## Supplied material
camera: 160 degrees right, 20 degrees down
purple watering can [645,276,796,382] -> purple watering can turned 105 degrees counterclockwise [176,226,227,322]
---
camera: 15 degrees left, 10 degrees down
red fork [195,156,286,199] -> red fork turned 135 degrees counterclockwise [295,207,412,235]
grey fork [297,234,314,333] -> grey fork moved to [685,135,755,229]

## What you will do
Reproduce exactly, and with no other material, the lines between those holding "camera: 160 degrees right, 20 degrees down" and "purple watering can [645,276,796,382]", inclusive.

## Answer section
camera: 160 degrees right, 20 degrees down
purple watering can [645,276,796,382] -> purple watering can turned 105 degrees counterclockwise [176,226,227,322]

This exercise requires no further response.